What is needed is an exact copy of the entries below, with the pictures left out.

MATERIAL PROVIDED -
▬▬▬▬▬▬

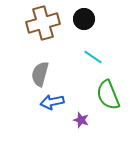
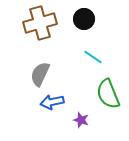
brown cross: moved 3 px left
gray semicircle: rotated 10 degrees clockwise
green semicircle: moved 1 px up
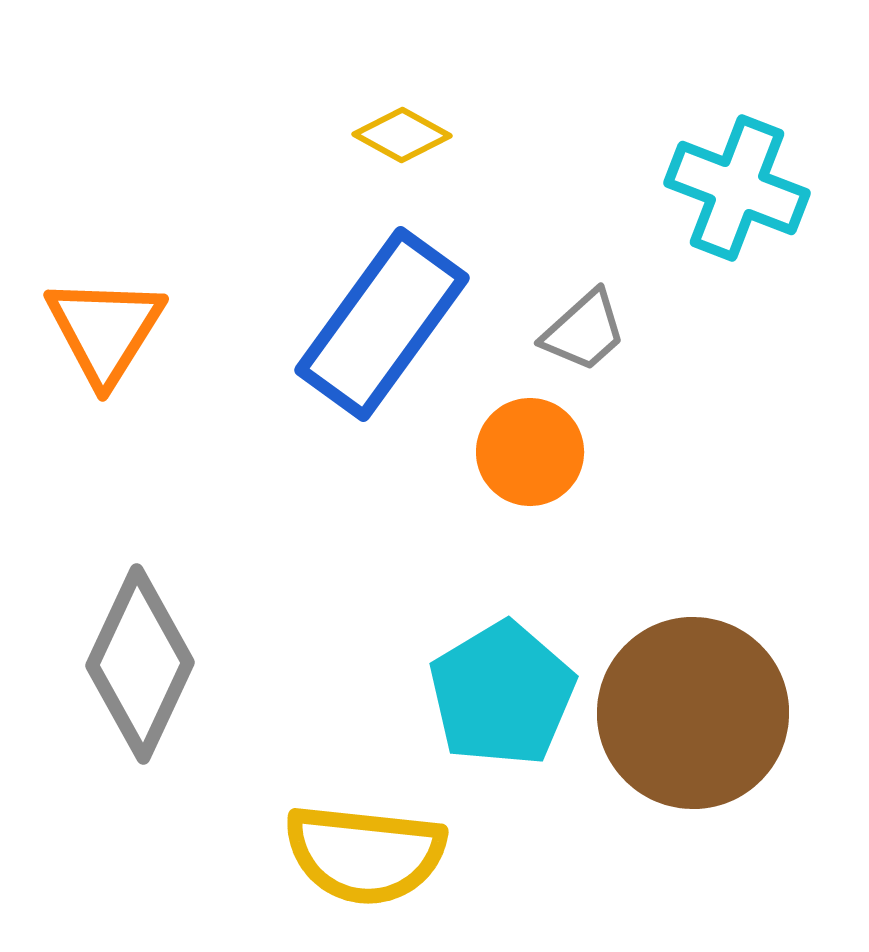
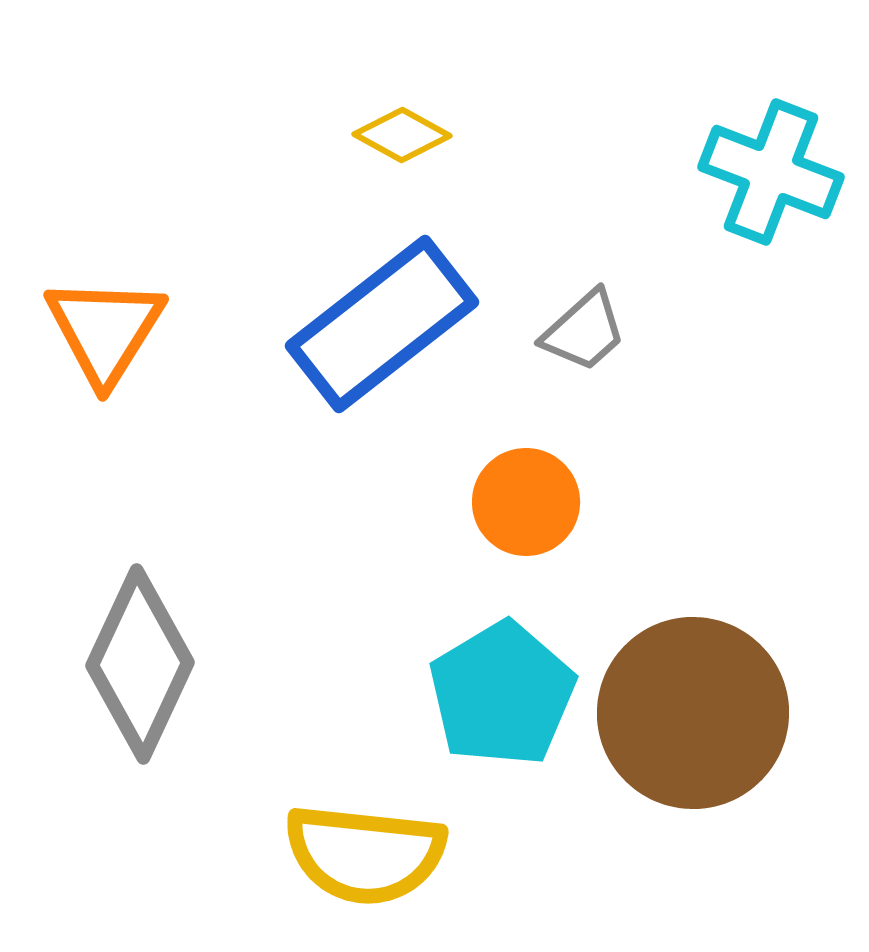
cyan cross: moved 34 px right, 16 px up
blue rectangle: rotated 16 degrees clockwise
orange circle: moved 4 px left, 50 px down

▬▬▬▬▬▬

ANSWER FOR THIS EXERCISE -
brown cross: moved 3 px left
gray semicircle: rotated 10 degrees clockwise
green semicircle: moved 1 px up
cyan cross: moved 34 px right, 16 px up
blue rectangle: rotated 16 degrees clockwise
orange circle: moved 4 px left, 50 px down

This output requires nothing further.